PROBLEM STATEMENT >>
Take the entries that follow and return exactly the lines from the one holding "camera: 25 degrees right, 10 degrees down" through the one holding "(154, 160) = (114, 421): none -> yellow tape", both included. Nothing else is needed.

DATA FOR REVIEW >>
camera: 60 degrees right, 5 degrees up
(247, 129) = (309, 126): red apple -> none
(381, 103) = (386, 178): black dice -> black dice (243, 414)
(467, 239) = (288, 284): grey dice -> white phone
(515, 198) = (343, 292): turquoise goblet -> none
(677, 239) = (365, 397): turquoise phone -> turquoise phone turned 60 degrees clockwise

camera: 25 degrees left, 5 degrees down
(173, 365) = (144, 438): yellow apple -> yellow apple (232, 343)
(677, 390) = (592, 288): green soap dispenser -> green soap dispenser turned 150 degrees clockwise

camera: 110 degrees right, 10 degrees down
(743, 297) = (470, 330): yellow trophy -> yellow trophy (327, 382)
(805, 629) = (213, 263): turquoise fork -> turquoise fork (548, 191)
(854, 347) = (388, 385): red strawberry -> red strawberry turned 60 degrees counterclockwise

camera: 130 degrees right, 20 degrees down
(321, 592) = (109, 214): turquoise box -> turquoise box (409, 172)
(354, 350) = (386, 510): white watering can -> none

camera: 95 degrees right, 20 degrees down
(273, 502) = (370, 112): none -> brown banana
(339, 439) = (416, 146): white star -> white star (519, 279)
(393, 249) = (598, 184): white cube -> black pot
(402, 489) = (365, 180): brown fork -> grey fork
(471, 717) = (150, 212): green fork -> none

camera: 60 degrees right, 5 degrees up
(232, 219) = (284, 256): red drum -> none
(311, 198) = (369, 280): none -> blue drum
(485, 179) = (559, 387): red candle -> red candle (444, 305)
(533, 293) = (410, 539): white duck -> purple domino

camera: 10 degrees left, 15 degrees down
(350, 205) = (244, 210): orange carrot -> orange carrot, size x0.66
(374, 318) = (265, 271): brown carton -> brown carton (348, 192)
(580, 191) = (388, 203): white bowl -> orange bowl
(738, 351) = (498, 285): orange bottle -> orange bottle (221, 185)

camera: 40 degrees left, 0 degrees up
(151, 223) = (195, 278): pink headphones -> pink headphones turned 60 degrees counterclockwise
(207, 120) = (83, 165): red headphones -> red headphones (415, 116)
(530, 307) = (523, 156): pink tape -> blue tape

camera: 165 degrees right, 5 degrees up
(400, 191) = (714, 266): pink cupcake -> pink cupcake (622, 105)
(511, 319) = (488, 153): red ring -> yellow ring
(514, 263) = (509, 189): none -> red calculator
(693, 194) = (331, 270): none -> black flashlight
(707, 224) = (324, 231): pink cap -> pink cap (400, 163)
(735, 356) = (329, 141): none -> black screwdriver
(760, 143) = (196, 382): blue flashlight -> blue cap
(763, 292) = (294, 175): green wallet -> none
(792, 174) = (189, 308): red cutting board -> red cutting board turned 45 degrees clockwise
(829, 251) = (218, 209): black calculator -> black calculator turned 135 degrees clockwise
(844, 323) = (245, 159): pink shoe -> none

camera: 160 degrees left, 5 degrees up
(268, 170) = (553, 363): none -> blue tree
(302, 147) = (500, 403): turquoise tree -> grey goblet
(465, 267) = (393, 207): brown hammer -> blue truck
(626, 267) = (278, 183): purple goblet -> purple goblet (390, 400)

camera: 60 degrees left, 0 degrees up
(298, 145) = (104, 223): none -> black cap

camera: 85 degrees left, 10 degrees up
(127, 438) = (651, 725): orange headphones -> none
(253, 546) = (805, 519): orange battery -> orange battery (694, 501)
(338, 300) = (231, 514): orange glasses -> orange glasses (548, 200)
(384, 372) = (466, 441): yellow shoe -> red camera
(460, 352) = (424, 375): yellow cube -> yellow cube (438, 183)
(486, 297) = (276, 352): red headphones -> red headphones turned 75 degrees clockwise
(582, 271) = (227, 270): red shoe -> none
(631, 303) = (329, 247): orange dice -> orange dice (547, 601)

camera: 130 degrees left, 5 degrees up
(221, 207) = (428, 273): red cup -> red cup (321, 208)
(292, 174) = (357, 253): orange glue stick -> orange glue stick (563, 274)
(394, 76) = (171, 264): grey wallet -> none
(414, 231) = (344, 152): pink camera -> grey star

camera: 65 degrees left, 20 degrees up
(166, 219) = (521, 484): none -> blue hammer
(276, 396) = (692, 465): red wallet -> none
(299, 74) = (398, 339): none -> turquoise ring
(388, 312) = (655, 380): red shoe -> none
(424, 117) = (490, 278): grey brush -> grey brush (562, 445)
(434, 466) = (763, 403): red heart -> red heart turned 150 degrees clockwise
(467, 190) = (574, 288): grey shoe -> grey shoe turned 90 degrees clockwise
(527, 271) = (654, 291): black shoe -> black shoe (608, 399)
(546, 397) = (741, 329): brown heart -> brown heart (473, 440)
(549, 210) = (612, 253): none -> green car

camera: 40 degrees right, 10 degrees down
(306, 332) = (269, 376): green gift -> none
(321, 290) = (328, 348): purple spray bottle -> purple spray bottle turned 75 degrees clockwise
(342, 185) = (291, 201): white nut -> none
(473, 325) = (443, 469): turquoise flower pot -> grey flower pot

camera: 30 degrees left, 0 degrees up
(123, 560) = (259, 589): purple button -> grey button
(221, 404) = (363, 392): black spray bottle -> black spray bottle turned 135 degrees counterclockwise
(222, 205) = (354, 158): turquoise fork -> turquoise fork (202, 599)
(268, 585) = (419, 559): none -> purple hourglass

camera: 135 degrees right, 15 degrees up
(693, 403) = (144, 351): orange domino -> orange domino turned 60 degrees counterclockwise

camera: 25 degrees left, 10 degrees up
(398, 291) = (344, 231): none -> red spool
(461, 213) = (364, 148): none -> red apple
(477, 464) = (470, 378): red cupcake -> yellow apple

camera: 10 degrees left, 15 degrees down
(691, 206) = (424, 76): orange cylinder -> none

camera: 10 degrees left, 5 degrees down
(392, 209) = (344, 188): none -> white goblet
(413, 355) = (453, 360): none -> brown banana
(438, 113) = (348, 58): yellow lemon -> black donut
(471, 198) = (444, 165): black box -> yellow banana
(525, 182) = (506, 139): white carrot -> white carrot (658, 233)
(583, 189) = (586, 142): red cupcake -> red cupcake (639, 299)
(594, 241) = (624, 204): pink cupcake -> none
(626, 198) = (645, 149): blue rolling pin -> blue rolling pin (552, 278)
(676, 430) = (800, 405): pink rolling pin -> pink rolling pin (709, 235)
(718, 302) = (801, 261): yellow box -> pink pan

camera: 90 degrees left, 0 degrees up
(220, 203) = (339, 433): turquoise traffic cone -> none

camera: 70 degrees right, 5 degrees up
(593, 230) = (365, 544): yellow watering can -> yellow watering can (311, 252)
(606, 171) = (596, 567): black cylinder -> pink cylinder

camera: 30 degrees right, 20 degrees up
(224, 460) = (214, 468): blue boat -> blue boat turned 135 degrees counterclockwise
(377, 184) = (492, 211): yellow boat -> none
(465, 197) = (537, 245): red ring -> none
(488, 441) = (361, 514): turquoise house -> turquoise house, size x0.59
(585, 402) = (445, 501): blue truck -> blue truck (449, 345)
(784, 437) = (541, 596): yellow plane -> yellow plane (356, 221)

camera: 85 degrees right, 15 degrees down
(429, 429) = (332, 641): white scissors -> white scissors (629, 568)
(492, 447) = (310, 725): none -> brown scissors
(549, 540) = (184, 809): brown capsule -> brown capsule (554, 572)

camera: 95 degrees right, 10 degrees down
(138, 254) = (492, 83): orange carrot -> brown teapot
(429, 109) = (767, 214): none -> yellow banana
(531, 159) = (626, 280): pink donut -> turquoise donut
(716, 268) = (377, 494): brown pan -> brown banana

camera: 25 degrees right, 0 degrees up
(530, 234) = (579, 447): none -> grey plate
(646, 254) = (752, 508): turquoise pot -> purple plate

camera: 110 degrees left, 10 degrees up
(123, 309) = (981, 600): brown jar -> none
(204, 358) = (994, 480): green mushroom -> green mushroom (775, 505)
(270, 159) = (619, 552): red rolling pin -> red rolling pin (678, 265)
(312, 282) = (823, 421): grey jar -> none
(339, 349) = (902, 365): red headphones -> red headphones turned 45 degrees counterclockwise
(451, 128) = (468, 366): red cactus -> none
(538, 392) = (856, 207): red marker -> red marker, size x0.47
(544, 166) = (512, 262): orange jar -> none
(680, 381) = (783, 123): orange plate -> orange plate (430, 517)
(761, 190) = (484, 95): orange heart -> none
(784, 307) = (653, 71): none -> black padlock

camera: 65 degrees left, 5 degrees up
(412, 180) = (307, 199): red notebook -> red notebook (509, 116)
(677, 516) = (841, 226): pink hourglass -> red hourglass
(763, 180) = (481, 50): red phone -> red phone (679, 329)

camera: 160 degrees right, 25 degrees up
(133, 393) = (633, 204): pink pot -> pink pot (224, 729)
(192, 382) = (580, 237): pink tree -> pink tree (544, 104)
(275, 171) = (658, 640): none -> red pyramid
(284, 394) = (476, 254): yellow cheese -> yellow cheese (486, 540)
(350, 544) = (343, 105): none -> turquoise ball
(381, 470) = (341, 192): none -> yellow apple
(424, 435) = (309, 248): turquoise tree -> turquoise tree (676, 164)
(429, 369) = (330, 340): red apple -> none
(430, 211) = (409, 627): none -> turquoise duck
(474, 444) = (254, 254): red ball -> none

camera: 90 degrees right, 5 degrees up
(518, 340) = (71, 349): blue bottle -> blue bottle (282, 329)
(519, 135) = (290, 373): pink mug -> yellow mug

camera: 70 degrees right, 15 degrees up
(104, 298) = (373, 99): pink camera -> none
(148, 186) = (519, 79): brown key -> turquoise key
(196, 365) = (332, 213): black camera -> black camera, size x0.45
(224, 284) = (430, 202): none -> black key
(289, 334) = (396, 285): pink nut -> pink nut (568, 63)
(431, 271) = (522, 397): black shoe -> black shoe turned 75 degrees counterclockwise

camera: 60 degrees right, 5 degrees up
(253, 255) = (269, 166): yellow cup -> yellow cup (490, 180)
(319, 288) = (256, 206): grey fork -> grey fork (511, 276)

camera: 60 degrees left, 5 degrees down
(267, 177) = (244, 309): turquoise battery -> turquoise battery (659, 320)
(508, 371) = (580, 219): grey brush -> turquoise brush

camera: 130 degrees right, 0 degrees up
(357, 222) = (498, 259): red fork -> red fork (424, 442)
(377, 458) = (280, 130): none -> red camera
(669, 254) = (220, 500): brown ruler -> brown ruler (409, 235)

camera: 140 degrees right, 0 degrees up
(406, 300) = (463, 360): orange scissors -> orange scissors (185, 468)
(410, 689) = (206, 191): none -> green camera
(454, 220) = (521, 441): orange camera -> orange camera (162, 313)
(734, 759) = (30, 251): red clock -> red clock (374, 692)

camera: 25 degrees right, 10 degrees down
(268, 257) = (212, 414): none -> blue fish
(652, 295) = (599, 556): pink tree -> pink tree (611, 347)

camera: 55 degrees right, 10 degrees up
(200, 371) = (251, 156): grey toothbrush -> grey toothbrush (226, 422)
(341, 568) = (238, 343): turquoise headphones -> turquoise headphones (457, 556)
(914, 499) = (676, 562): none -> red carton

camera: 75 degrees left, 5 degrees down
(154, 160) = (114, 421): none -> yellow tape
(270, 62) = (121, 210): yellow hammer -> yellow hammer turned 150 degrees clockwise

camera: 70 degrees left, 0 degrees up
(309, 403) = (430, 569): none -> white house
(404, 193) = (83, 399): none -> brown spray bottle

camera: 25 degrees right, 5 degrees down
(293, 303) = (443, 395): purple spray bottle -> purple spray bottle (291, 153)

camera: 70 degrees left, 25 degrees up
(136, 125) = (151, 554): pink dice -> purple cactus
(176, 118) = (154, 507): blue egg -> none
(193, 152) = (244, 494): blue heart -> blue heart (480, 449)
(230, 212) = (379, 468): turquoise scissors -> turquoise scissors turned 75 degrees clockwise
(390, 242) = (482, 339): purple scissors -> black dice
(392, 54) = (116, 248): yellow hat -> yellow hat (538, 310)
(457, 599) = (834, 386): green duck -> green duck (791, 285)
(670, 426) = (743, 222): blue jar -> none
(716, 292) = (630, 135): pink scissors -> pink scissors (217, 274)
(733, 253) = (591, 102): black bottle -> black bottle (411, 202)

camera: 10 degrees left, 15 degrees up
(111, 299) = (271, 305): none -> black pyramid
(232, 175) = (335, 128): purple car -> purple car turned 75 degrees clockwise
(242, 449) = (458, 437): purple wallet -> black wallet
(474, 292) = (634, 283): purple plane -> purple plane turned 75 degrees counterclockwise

WRITTEN RESPONSE >>
camera: 25 degrees right, 10 degrees down
(268, 257) = (212, 414): none -> blue fish
(652, 295) = (599, 556): pink tree -> pink tree (611, 347)

camera: 55 degrees right, 10 degrees up
(200, 371) = (251, 156): grey toothbrush -> grey toothbrush (226, 422)
(341, 568) = (238, 343): turquoise headphones -> turquoise headphones (457, 556)
(914, 499) = (676, 562): none -> red carton

camera: 75 degrees left, 5 degrees down
(154, 160) = (114, 421): none -> yellow tape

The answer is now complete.